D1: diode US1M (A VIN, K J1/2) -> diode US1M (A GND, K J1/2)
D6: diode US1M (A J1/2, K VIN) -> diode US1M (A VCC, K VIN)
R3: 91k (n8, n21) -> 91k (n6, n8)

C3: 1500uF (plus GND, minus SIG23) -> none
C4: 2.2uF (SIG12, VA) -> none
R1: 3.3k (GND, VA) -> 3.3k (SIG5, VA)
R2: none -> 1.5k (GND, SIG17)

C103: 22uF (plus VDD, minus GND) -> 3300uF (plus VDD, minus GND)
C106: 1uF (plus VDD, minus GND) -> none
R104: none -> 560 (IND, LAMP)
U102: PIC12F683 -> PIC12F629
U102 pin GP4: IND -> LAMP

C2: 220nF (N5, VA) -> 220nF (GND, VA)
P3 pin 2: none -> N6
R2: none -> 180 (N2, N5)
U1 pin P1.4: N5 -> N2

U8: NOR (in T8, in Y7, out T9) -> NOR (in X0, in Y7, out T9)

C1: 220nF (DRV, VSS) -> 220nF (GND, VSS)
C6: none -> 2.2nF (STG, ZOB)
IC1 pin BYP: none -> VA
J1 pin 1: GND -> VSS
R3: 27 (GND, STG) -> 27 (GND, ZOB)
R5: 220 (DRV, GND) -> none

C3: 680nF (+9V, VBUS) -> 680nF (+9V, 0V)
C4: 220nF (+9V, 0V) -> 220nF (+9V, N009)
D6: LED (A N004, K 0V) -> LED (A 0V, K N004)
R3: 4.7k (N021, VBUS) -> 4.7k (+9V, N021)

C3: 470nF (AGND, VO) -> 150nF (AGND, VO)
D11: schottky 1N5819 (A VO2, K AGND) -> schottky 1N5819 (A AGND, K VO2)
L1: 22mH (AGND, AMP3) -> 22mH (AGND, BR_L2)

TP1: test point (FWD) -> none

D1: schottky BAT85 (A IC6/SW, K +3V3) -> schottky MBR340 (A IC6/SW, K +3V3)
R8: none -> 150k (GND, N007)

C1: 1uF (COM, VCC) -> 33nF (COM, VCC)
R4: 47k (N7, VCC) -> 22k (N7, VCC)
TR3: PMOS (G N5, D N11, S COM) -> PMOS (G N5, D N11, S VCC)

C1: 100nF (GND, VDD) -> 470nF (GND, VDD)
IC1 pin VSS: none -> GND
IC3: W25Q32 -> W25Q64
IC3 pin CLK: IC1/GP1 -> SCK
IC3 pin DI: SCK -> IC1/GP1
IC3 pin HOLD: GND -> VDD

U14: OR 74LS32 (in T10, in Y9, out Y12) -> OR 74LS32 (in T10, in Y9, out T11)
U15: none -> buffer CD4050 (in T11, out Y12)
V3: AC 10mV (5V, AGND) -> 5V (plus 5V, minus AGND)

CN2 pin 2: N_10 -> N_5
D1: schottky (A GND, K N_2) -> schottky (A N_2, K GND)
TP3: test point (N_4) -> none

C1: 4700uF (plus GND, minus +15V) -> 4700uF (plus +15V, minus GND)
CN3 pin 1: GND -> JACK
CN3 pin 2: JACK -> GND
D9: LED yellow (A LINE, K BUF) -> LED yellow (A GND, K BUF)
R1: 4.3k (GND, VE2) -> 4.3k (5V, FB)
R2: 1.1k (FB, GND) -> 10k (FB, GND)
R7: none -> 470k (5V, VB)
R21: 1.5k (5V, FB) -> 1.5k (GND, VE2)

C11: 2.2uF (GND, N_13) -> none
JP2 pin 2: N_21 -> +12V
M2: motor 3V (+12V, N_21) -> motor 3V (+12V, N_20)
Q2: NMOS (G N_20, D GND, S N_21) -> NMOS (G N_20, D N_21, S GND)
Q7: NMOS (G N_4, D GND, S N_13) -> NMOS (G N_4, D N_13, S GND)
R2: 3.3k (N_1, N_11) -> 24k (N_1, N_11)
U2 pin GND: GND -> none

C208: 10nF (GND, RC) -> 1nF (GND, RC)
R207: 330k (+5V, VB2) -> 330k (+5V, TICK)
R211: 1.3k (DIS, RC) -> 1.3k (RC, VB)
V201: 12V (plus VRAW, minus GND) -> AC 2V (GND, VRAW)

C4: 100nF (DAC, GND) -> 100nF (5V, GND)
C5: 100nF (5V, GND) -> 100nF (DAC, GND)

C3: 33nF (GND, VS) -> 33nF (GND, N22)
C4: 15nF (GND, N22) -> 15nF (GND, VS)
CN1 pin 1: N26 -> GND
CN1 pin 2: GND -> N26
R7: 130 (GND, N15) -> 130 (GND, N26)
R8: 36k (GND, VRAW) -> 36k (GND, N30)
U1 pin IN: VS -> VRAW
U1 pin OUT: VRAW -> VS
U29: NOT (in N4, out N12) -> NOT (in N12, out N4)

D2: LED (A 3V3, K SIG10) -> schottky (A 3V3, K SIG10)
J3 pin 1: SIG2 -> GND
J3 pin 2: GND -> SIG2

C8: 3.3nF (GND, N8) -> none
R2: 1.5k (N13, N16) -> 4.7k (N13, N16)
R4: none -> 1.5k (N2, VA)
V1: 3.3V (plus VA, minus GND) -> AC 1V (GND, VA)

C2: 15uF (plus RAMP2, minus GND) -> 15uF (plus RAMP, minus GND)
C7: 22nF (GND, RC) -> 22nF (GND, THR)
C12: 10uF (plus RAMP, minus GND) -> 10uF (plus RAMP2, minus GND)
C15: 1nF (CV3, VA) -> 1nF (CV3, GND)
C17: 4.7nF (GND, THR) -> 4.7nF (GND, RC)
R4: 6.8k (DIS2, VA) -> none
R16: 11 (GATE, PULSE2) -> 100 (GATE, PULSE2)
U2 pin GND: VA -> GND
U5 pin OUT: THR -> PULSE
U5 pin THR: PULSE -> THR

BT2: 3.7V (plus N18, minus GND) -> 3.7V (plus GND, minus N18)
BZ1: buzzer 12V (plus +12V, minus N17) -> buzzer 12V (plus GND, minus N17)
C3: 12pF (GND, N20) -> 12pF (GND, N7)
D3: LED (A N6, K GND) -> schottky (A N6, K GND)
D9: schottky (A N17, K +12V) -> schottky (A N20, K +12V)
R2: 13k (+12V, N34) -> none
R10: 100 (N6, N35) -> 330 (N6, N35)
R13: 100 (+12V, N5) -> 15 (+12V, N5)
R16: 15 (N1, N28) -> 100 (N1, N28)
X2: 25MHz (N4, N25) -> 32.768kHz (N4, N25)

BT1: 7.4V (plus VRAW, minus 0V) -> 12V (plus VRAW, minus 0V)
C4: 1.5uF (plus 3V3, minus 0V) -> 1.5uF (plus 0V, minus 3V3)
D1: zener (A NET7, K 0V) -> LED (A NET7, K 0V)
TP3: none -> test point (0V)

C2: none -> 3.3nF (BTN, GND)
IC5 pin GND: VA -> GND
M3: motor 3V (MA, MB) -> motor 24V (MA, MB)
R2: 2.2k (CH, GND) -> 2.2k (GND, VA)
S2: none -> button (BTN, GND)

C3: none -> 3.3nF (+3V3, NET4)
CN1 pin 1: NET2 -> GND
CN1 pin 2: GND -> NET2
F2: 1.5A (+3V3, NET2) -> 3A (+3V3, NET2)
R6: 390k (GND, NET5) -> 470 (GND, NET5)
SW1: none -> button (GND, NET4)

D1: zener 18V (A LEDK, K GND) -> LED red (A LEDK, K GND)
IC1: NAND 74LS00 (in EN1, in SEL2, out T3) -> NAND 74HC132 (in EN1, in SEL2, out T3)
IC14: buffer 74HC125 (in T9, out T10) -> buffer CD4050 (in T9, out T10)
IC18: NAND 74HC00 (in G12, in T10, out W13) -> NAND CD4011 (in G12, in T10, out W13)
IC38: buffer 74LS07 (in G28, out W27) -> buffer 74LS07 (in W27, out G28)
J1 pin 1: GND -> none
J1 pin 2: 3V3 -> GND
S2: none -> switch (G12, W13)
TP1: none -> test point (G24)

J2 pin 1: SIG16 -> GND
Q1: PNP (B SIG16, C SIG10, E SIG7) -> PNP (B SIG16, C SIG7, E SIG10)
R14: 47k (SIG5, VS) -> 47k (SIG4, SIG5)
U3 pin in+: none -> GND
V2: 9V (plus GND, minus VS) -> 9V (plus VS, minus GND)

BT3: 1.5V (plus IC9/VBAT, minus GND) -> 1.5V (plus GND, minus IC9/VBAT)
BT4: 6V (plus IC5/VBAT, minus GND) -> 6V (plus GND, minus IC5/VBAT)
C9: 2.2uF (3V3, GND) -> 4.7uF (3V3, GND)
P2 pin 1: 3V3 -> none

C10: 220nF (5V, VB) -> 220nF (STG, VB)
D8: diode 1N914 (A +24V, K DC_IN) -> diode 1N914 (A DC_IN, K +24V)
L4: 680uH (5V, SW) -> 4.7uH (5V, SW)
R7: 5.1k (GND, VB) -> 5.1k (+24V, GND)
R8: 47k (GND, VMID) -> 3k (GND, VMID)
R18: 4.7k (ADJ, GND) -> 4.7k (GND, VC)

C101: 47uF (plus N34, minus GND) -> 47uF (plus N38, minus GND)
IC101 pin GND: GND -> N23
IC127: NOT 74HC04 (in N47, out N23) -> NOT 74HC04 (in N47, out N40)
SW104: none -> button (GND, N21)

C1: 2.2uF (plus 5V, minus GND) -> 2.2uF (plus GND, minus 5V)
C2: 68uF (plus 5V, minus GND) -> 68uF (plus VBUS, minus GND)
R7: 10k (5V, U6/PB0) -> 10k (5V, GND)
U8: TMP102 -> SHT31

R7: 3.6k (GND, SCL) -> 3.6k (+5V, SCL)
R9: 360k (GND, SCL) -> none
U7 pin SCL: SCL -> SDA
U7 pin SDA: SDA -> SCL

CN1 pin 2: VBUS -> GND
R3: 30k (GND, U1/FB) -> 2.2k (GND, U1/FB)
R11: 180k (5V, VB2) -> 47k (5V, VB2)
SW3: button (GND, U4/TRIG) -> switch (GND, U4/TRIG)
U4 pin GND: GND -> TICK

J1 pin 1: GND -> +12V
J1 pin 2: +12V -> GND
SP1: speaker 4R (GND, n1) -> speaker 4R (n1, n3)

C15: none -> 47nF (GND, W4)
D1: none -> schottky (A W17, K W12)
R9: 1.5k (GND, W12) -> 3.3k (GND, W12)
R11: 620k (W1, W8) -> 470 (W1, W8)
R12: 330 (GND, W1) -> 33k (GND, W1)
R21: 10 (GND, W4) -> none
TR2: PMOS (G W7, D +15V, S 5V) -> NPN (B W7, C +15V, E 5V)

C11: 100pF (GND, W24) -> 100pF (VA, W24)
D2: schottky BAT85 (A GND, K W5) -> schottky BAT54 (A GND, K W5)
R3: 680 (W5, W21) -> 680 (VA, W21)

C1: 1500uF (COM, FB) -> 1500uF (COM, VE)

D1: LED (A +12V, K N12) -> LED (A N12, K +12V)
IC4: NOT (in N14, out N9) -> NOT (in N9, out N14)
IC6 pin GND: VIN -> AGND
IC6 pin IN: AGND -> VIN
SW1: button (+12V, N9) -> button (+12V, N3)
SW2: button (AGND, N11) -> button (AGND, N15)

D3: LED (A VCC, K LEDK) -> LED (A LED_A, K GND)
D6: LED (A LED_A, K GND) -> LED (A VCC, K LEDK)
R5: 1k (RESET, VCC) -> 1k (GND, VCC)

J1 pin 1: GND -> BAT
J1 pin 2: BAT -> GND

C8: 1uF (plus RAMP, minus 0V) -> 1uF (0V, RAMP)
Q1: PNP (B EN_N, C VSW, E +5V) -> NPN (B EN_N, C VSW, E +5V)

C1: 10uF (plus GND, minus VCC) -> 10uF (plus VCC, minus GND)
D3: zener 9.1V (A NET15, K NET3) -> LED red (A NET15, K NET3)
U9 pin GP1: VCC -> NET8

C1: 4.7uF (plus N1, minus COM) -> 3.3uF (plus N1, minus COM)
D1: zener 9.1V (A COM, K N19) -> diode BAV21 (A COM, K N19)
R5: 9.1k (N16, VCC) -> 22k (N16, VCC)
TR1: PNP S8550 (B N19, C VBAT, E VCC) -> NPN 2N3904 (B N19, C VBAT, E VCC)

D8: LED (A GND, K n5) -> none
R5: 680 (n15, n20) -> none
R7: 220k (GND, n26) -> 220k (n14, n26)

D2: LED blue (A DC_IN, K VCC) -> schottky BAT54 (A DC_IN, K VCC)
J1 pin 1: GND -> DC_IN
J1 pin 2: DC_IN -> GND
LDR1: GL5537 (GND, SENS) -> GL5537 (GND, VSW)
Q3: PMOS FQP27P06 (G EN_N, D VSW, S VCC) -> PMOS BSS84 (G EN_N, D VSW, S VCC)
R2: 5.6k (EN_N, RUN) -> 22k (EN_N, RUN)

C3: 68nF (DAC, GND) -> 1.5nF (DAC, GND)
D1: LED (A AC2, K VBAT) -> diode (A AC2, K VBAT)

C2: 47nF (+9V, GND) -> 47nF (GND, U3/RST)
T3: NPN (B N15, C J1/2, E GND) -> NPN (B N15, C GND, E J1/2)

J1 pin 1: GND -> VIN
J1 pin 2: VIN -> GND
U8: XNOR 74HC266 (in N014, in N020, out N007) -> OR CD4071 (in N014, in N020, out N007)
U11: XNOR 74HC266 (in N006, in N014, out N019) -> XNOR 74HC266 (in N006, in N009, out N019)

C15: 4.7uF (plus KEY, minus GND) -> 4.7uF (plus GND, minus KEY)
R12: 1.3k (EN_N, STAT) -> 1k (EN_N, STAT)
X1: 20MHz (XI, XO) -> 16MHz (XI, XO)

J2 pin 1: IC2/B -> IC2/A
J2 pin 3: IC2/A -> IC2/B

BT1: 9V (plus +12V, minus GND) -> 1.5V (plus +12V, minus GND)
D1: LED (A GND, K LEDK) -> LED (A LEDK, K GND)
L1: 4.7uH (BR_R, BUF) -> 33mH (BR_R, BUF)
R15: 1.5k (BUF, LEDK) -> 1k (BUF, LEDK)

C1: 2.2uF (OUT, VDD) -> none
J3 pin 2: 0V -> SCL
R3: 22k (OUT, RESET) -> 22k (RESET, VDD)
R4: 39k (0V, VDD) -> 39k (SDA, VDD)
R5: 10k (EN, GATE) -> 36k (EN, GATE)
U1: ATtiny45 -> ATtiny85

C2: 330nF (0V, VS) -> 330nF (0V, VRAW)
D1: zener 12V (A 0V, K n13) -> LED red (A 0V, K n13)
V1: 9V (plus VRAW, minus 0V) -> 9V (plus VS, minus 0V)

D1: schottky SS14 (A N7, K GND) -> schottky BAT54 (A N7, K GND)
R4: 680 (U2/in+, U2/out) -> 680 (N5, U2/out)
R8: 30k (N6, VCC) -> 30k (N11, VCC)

-------------------------

• _Task to complete_
What you return should match, exactly, the stretch of the listing above that runs from the line with "D2: LED blue" to its last line.

• _Solution to the exercise_
D2: LED blue (A DC_IN, K VCC) -> schottky BAT54 (A DC_IN, K VCC)
J1 pin 1: GND -> DC_IN
J1 pin 2: DC_IN -> GND
LDR1: GL5537 (GND, SENS) -> GL5537 (GND, VSW)
Q3: PMOS FQP27P06 (G EN_N, D VSW, S VCC) -> PMOS BSS84 (G EN_N, D VSW, S VCC)
R2: 5.6k (EN_N, RUN) -> 22k (EN_N, RUN)

C3: 68nF (DAC, GND) -> 1.5nF (DAC, GND)
D1: LED (A AC2, K VBAT) -> diode (A AC2, K VBAT)

C2: 47nF (+9V, GND) -> 47nF (GND, U3/RST)
T3: NPN (B N15, C J1/2, E GND) -> NPN (B N15, C GND, E J1/2)

J1 pin 1: GND -> VIN
J1 pin 2: VIN -> GND
U8: XNOR 74HC266 (in N014, in N020, out N007) -> OR CD4071 (in N014, in N020, out N007)
U11: XNOR 74HC266 (in N006, in N014, out N019) -> XNOR 74HC266 (in N006, in N009, out N019)

C15: 4.7uF (plus KEY, minus GND) -> 4.7uF (plus GND, minus KEY)
R12: 1.3k (EN_N, STAT) -> 1k (EN_N, STAT)
X1: 20MHz (XI, XO) -> 16MHz (XI, XO)

J2 pin 1: IC2/B -> IC2/A
J2 pin 3: IC2/A -> IC2/B

BT1: 9V (plus +12V, minus GND) -> 1.5V (plus +12V, minus GND)
D1: LED (A GND, K LEDK) -> LED (A LEDK, K GND)
L1: 4.7uH (BR_R, BUF) -> 33mH (BR_R, BUF)
R15: 1.5k (BUF, LEDK) -> 1k (BUF, LEDK)

C1: 2.2uF (OUT, VDD) -> none
J3 pin 2: 0V -> SCL
R3: 22k (OUT, RESET) -> 22k (RESET, VDD)
R4: 39k (0V, VDD) -> 39k (SDA, VDD)
R5: 10k (EN, GATE) -> 36k (EN, GATE)
U1: ATtiny45 -> ATtiny85

C2: 330nF (0V, VS) -> 330nF (0V, VRAW)
D1: zener 12V (A 0V, K n13) -> LED red (A 0V, K n13)
V1: 9V (plus VRAW, minus 0V) -> 9V (plus VS, minus 0V)

D1: schottky SS14 (A N7, K GND) -> schottky BAT54 (A N7, K GND)
R4: 680 (U2/in+, U2/out) -> 680 (N5, U2/out)
R8: 30k (N6, VCC) -> 30k (N11, VCC)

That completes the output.